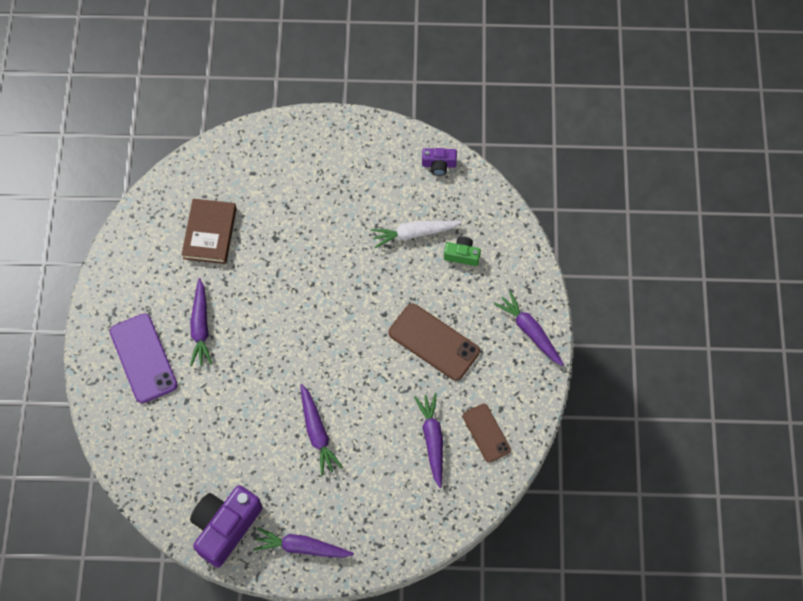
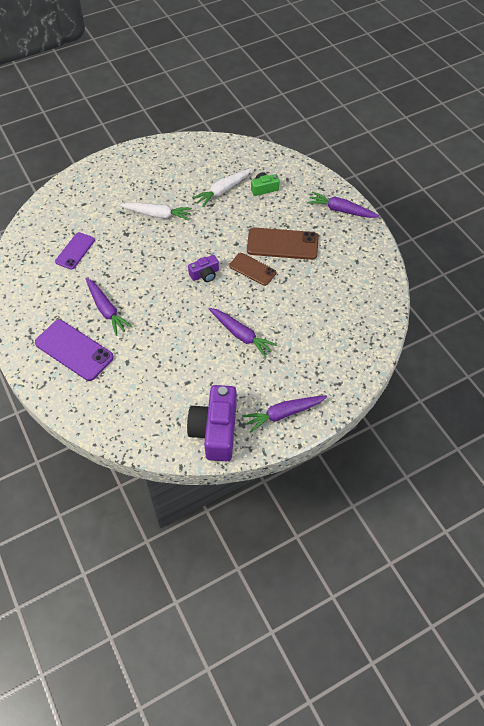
camera: 30 degrees left, 10 degrees down
(210, 233) = (75, 251): brown book -> purple phone
(323, 230) = (157, 214): none -> white carrot
(432, 440) = (325, 300): purple carrot -> none
(439, 164) = (211, 148): purple camera -> purple camera (205, 274)
(486, 433) = (358, 279): brown phone -> brown phone (252, 269)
○ ○ ○
What needs to be done -> Take the listing above and print it exactly, apart from the pictures.

Response below ->
camera: 30 degrees left, 10 degrees down
(210, 233) = (75, 251): brown book -> purple phone
(323, 230) = (157, 214): none -> white carrot
(432, 440) = (325, 300): purple carrot -> none
(439, 164) = (211, 148): purple camera -> purple camera (205, 274)
(486, 433) = (358, 279): brown phone -> brown phone (252, 269)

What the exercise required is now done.